-------- Provided records

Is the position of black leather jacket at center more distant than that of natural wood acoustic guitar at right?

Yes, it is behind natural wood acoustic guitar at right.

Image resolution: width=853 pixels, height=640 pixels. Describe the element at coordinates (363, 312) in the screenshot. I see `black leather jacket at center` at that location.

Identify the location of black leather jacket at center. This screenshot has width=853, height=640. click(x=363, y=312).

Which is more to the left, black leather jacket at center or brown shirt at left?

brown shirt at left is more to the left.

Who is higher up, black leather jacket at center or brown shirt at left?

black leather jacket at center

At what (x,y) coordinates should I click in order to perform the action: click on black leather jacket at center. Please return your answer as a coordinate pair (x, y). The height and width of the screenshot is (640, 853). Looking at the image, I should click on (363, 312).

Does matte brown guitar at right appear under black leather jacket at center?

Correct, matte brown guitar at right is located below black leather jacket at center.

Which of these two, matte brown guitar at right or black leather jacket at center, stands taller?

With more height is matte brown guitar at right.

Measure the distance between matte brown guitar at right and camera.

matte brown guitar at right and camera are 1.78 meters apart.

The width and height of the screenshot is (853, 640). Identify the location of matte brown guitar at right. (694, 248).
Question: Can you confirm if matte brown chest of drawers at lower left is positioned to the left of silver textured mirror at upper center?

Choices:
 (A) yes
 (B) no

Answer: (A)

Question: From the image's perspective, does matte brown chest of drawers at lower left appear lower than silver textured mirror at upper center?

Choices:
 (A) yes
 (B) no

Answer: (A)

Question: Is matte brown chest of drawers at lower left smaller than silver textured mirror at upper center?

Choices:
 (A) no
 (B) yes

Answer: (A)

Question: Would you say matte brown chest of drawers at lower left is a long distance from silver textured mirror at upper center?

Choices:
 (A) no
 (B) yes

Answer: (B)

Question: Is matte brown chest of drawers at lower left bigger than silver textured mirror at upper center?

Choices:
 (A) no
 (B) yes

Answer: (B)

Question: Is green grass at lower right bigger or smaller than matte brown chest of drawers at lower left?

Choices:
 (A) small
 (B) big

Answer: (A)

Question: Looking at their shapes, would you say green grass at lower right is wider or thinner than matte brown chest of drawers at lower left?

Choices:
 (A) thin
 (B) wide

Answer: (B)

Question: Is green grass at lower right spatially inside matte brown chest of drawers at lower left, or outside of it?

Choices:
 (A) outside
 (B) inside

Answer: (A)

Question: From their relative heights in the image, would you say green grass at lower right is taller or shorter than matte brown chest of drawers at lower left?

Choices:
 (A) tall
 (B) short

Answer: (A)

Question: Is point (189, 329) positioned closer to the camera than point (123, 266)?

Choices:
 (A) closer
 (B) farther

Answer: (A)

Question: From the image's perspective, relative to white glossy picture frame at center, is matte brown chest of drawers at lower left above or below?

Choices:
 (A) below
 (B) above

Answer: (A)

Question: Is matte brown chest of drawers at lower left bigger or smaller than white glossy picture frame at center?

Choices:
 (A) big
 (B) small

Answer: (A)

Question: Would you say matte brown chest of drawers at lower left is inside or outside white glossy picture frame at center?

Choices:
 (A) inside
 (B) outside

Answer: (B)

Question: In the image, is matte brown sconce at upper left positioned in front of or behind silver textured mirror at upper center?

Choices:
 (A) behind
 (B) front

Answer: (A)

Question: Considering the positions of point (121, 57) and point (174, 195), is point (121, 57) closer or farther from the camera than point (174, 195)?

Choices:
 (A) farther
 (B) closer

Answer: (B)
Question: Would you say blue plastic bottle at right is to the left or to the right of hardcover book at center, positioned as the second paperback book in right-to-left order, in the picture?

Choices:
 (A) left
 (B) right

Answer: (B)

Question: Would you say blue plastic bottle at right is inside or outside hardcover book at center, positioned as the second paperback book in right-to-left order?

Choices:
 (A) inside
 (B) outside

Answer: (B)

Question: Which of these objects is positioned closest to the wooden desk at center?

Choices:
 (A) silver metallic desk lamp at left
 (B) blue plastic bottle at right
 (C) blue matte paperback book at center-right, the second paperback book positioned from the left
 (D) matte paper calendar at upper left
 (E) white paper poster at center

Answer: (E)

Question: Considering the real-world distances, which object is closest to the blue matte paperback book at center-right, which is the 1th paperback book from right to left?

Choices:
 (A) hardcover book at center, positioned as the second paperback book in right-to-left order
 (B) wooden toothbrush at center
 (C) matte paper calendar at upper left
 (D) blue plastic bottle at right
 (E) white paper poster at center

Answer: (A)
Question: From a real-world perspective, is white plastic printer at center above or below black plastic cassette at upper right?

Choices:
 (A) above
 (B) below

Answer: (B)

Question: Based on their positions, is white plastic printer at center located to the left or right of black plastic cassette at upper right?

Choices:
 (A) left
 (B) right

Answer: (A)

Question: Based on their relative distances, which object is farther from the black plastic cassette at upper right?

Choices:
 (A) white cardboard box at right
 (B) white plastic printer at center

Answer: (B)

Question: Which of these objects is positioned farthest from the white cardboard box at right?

----------------

(Given task) Put every line of the rows above into a numbered list, leaving out the blank lines.

(Response for this exercise)
1. Is the position of black leather jacket at center more distant than that of natural wood acoustic guitar at right?
2. Yes, it is behind natural wood acoustic guitar at right.
3. Image resolution: width=853 pixels, height=640 pixels. Describe the element at coordinates (363, 312) in the screenshot. I see `black leather jacket at center` at that location.
4. Identify the location of black leather jacket at center. This screenshot has width=853, height=640. click(x=363, y=312).
5. Which is more to the left, black leather jacket at center or brown shirt at left?
6. brown shirt at left is more to the left.
7. Who is higher up, black leather jacket at center or brown shirt at left?
8. black leather jacket at center
9. At what (x,y) coordinates should I click in order to perform the action: click on black leather jacket at center. Please return your answer as a coordinate pair (x, y). The height and width of the screenshot is (640, 853). Looking at the image, I should click on (363, 312).
10. Does matte brown guitar at right appear under black leather jacket at center?
11. Correct, matte brown guitar at right is located below black leather jacket at center.
12. Which of these two, matte brown guitar at right or black leather jacket at center, stands taller?
13. With more height is matte brown guitar at right.
14. Measure the distance between matte brown guitar at right and camera.
15. matte brown guitar at right and camera are 1.78 meters apart.
16. The width and height of the screenshot is (853, 640). Identify the location of matte brown guitar at right. (694, 248).
17. Question: Can you confirm if matte brown chest of drawers at lower left is positioned to the left of silver textured mirror at upper center?
18. Choices:
19.  (A) yes
20.  (B) no
21. Answer: (A)
22. Question: From the image's perspective, does matte brown chest of drawers at lower left appear lower than silver textured mirror at upper center?
23. Choices:
24.  (A) yes
25.  (B) no
26. Answer: (A)
27. Question: Is matte brown chest of drawers at lower left smaller than silver textured mirror at upper center?
28. Choices:
29.  (A) no
30.  (B) yes
31. Answer: (A)
32. Question: Would you say matte brown chest of drawers at lower left is a long distance from silver textured mirror at upper center?
33. Choices:
34.  (A) no
35.  (B) yes
36. Answer: (B)
37. Question: Is matte brown chest of drawers at lower left bigger than silver textured mirror at upper center?
38. Choices:
39.  (A) no
40.  (B) yes
41. Answer: (B)
42. Question: Is green grass at lower right bigger or smaller than matte brown chest of drawers at lower left?
43. Choices:
44.  (A) small
45.  (B) big
46. Answer: (A)
47. Question: Looking at their shapes, would you say green grass at lower right is wider or thinner than matte brown chest of drawers at lower left?
48. Choices:
49.  (A) thin
50.  (B) wide
51. Answer: (B)
52. Question: Is green grass at lower right spatially inside matte brown chest of drawers at lower left, or outside of it?
53. Choices:
54.  (A) outside
55.  (B) inside
56. Answer: (A)
57. Question: From their relative heights in the image, would you say green grass at lower right is taller or shorter than matte brown chest of drawers at lower left?
58. Choices:
59.  (A) tall
60.  (B) short
61. Answer: (A)
62. Question: Is point (189, 329) positioned closer to the camera than point (123, 266)?
63. Choices:
64.  (A) closer
65.  (B) farther
66. Answer: (A)
67. Question: From the image's perspective, relative to white glossy picture frame at center, is matte brown chest of drawers at lower left above or below?
68. Choices:
69.  (A) below
70.  (B) above
71. Answer: (A)
72. Question: Is matte brown chest of drawers at lower left bigger or smaller than white glossy picture frame at center?
73. Choices:
74.  (A) big
75.  (B) small
76. Answer: (A)
77. Question: Would you say matte brown chest of drawers at lower left is inside or outside white glossy picture frame at center?
78. Choices:
79.  (A) inside
80.  (B) outside
81. Answer: (B)
82. Question: In the image, is matte brown sconce at upper left positioned in front of or behind silver textured mirror at upper center?
83. Choices:
84.  (A) behind
85.  (B) front
86. Answer: (A)
87. Question: Considering the positions of point (121, 57) and point (174, 195), is point (121, 57) closer or farther from the camera than point (174, 195)?
88. Choices:
89.  (A) farther
90.  (B) closer
91. Answer: (B)
92. Question: Would you say blue plastic bottle at right is to the left or to the right of hardcover book at center, positioned as the second paperback book in right-to-left order, in the picture?
93. Choices:
94.  (A) left
95.  (B) right
96. Answer: (B)
97. Question: Would you say blue plastic bottle at right is inside or outside hardcover book at center, positioned as the second paperback book in right-to-left order?
98. Choices:
99.  (A) inside
100.  (B) outside
101. Answer: (B)
102. Question: Which of these objects is positioned closest to the wooden desk at center?
103. Choices:
104.  (A) silver metallic desk lamp at left
105.  (B) blue plastic bottle at right
106.  (C) blue matte paperback book at center-right, the second paperback book positioned from the left
107.  (D) matte paper calendar at upper left
108.  (E) white paper poster at center
109. Answer: (E)
110. Question: Considering the real-world distances, which object is closest to the blue matte paperback book at center-right, which is the 1th paperback book from right to left?
111. Choices:
112.  (A) hardcover book at center, positioned as the second paperback book in right-to-left order
113.  (B) wooden toothbrush at center
114.  (C) matte paper calendar at upper left
115.  (D) blue plastic bottle at right
116.  (E) white paper poster at center
117. Answer: (A)
118. Question: From a real-world perspective, is white plastic printer at center above or below black plastic cassette at upper right?
119. Choices:
120.  (A) above
121.  (B) below
122. Answer: (B)
123. Question: Based on their positions, is white plastic printer at center located to the left or right of black plastic cassette at upper right?
124. Choices:
125.  (A) left
126.  (B) right
127. Answer: (A)
128. Question: Based on their relative distances, which object is farther from the black plastic cassette at upper right?
129. Choices:
130.  (A) white cardboard box at right
131.  (B) white plastic printer at center
132. Answer: (B)
133. Question: Which of these objects is positioned farthest from the white cardboard box at right?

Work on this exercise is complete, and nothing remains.